◆ Requirement
Everything in the records below except the images should be output exactly as written.

◆ Input
Content starts

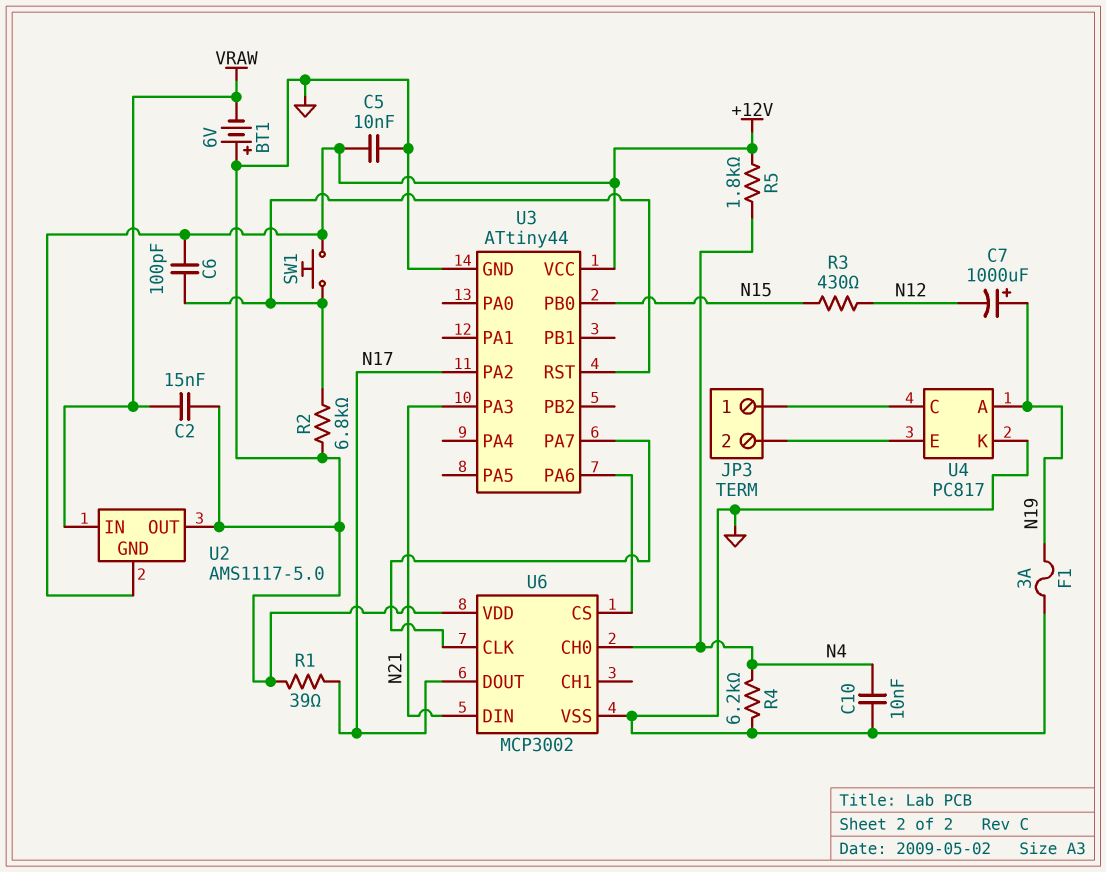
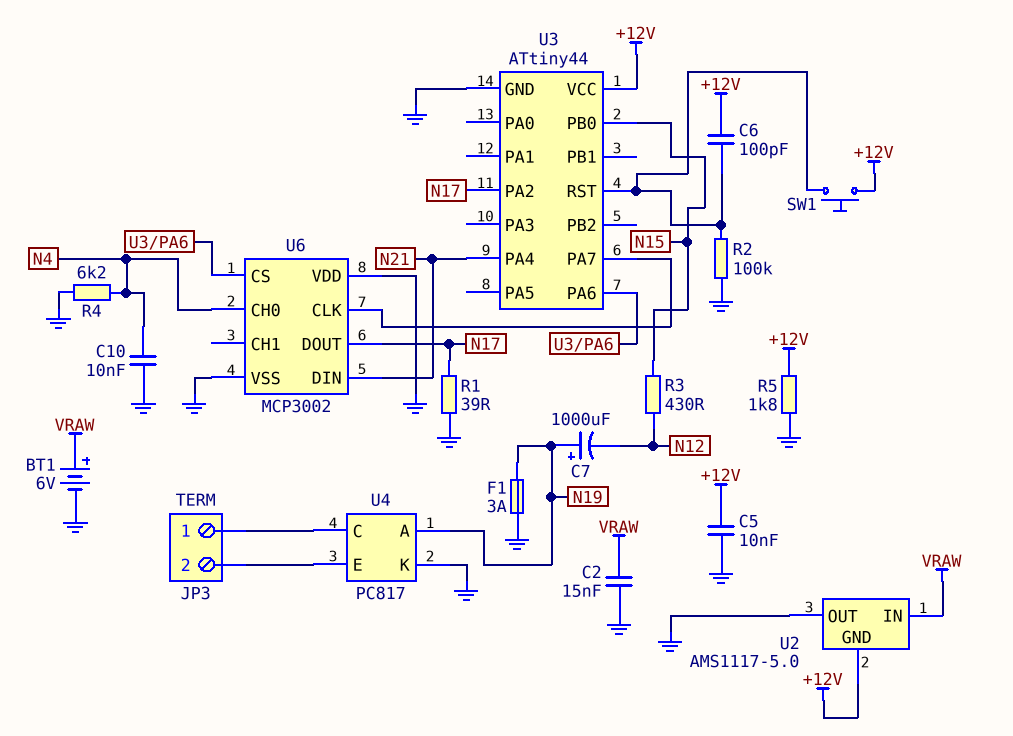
BT1: 6V (plus GND, minus VRAW) -> 6V (plus VRAW, minus GND)
R2: 6.8k (GND, U3/RST) -> 100k (GND, U3/RST)
R5: 1.8k (+12V, N4) -> 1.8k (+12V, GND)
U3 pin PA3: N21 -> none
U3 pin PA4: none -> N21

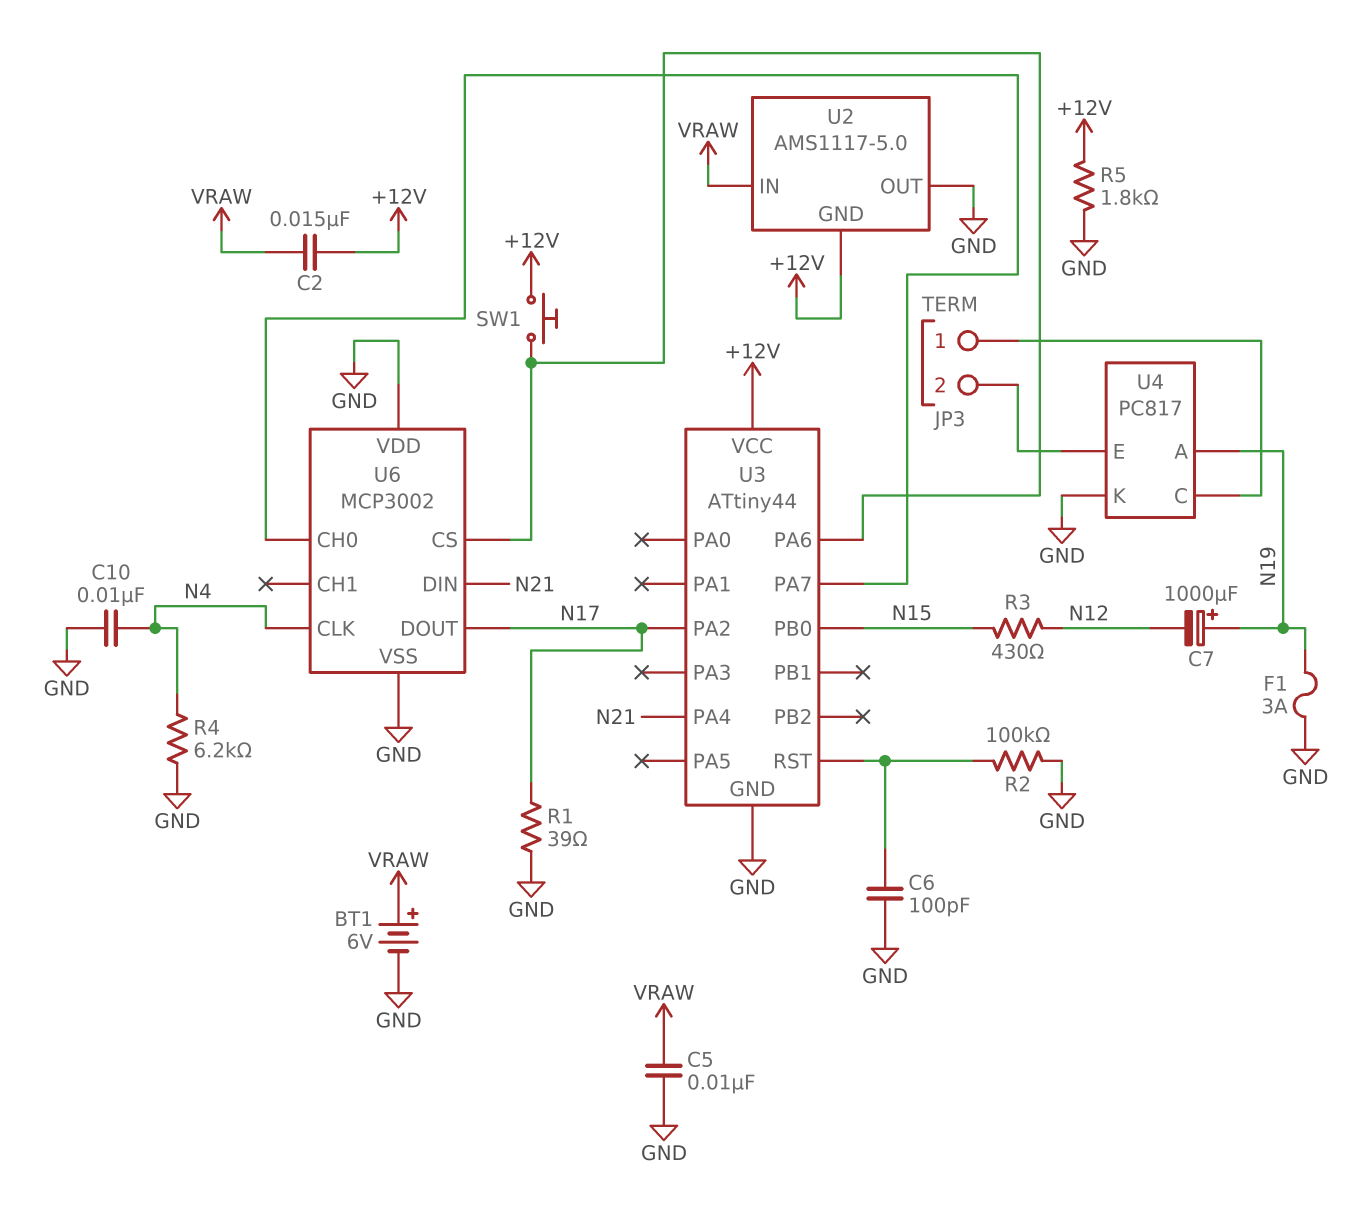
C2: 15nF (GND, VRAW) -> 15nF (+12V, VRAW)
C5: 10nF (+12V, GND) -> 10nF (GND, VRAW)
C6: 100pF (+12V, U3/RST) -> 100pF (GND, U3/RST)
SW1: button (+12V, U3/RST) -> button (+12V, U3/PA6)
U6 pin CH0: N4 -> U3/PA7
U6 pin CLK: U3/PA7 -> N4

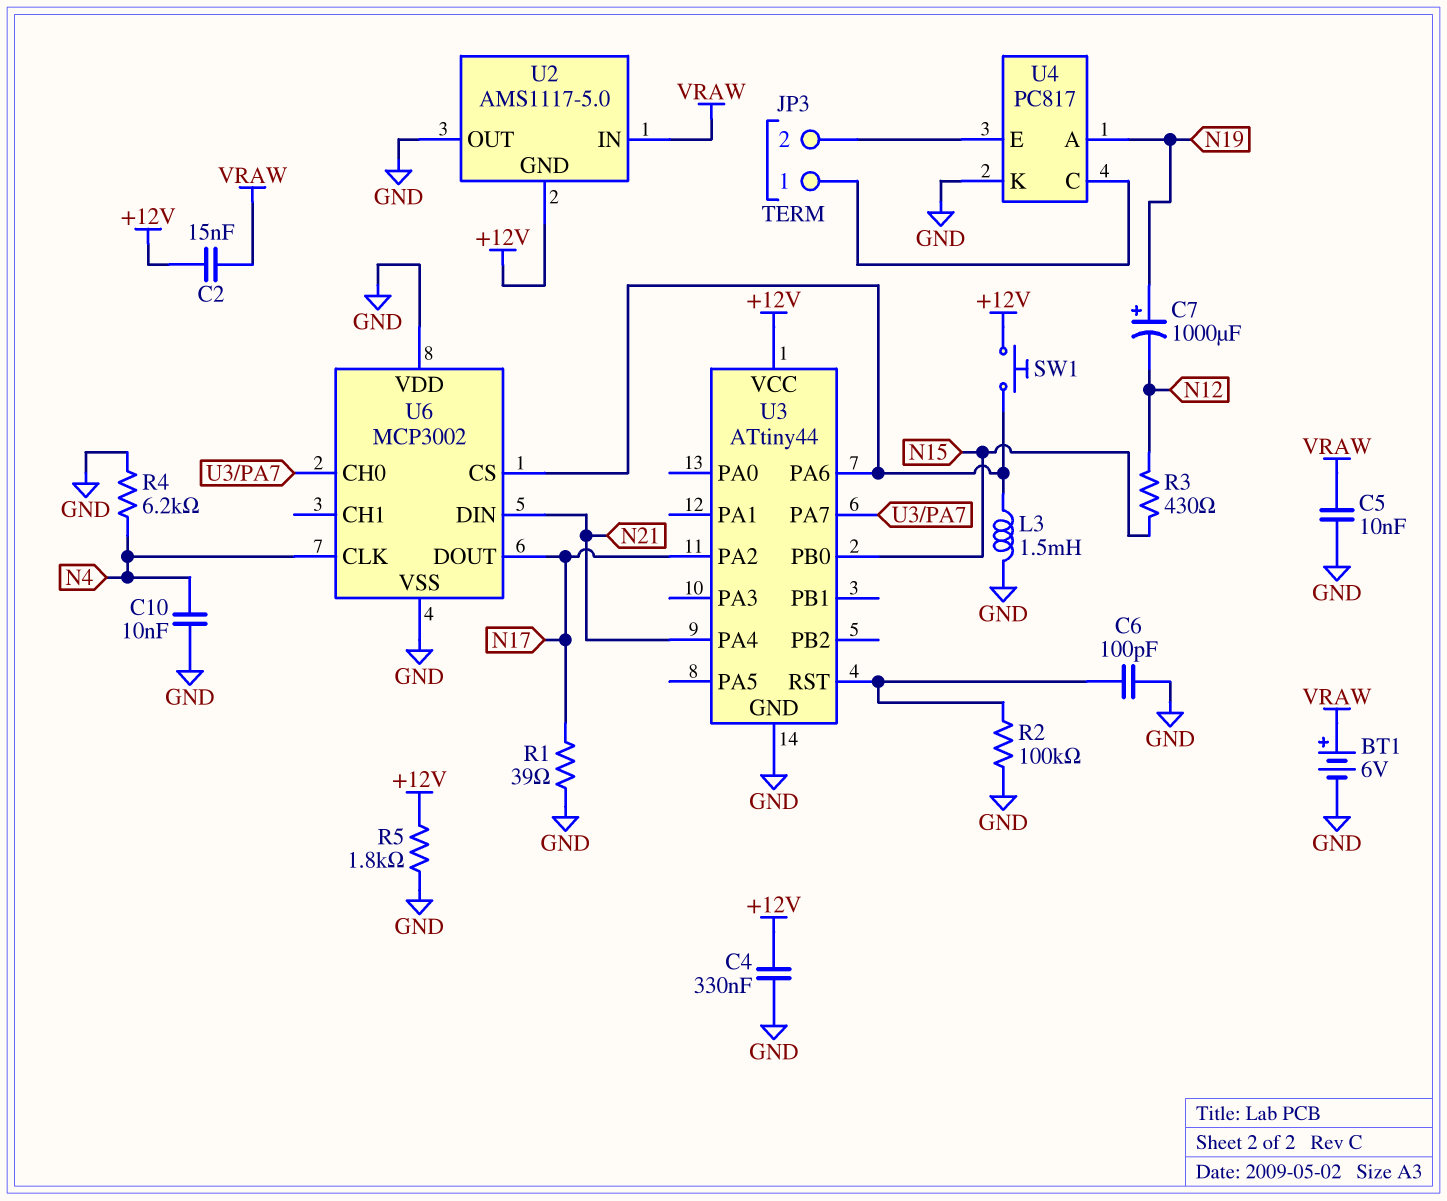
C4: none -> 330nF (+12V, GND)
F1: 3A (GND, N19) -> none
L3: none -> 1.5mH (GND, U3/PA6)

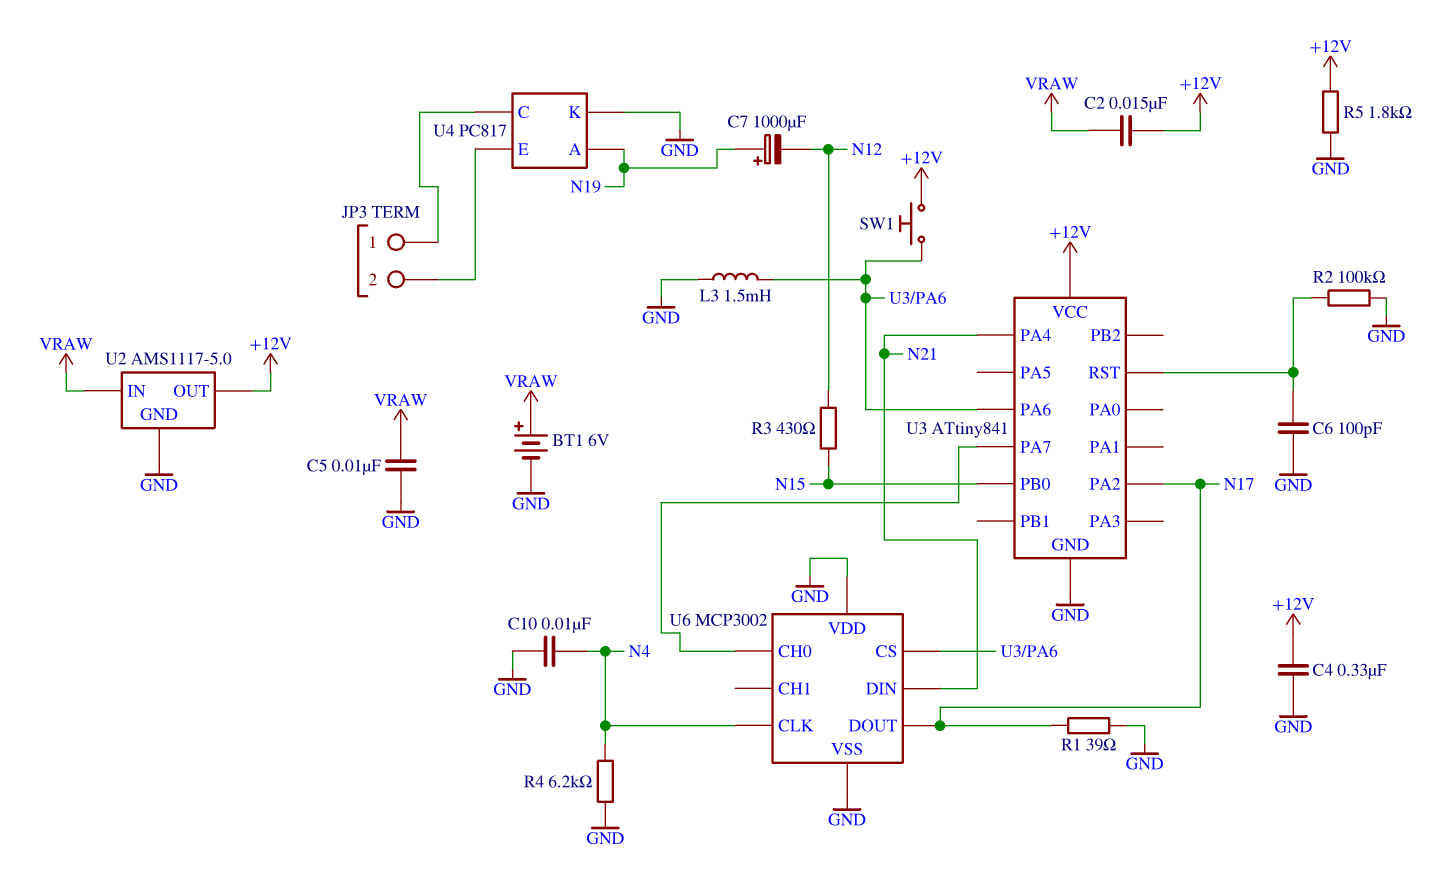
U2 pin GND: +12V -> GND
U2 pin OUT: GND -> +12V
U3: ATtiny44 -> ATtiny841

Content ends

◆ Result for this task
BT1: 6V (plus GND, minus VRAW) -> 6V (plus VRAW, minus GND)
R2: 6.8k (GND, U3/RST) -> 100k (GND, U3/RST)
R5: 1.8k (+12V, N4) -> 1.8k (+12V, GND)
U3 pin PA3: N21 -> none
U3 pin PA4: none -> N21

C2: 15nF (GND, VRAW) -> 15nF (+12V, VRAW)
C5: 10nF (+12V, GND) -> 10nF (GND, VRAW)
C6: 100pF (+12V, U3/RST) -> 100pF (GND, U3/RST)
SW1: button (+12V, U3/RST) -> button (+12V, U3/PA6)
U6 pin CH0: N4 -> U3/PA7
U6 pin CLK: U3/PA7 -> N4

C4: none -> 330nF (+12V, GND)
F1: 3A (GND, N19) -> none
L3: none -> 1.5mH (GND, U3/PA6)

U2 pin GND: +12V -> GND
U2 pin OUT: GND -> +12V
U3: ATtiny44 -> ATtiny841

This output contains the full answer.